* **DESCRIPTION OF THE TASK**:
Find the string "plate" in the records and copy each line where it occurs.
:: DATASET RECORDS
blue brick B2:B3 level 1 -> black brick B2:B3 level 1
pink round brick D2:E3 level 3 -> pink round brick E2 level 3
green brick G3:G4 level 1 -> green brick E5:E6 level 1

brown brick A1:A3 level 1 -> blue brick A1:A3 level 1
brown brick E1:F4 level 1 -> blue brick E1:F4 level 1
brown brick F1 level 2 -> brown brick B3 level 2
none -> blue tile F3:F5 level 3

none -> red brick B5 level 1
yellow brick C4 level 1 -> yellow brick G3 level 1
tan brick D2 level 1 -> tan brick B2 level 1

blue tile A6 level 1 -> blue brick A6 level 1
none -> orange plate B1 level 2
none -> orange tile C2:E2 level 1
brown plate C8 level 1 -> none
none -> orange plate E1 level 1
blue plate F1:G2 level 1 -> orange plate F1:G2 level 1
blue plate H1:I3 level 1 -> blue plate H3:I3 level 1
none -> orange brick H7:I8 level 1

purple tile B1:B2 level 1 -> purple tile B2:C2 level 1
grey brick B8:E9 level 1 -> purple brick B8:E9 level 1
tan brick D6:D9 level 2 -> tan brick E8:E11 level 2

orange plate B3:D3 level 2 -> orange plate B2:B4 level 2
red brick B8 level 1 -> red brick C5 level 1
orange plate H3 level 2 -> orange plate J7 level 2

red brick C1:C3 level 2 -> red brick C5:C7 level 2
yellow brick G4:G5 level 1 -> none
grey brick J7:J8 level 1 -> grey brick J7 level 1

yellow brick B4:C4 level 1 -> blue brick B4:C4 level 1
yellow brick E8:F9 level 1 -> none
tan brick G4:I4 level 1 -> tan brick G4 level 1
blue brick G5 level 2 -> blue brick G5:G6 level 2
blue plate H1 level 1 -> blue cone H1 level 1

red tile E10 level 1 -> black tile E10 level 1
::::
* **RESPONSE**:
none -> orange plate B1 level 2
brown plate C8 level 1 -> none
none -> orange plate E1 level 1
blue plate F1:G2 level 1 -> orange plate F1:G2 level 1
blue plate H1:I3 level 1 -> blue plate H3:I3 level 1
orange plate B3:D3 level 2 -> orange plate B2:B4 level 2
orange plate H3 level 2 -> orange plate J7 level 2
blue plate H1 level 1 -> blue cone H1 level 1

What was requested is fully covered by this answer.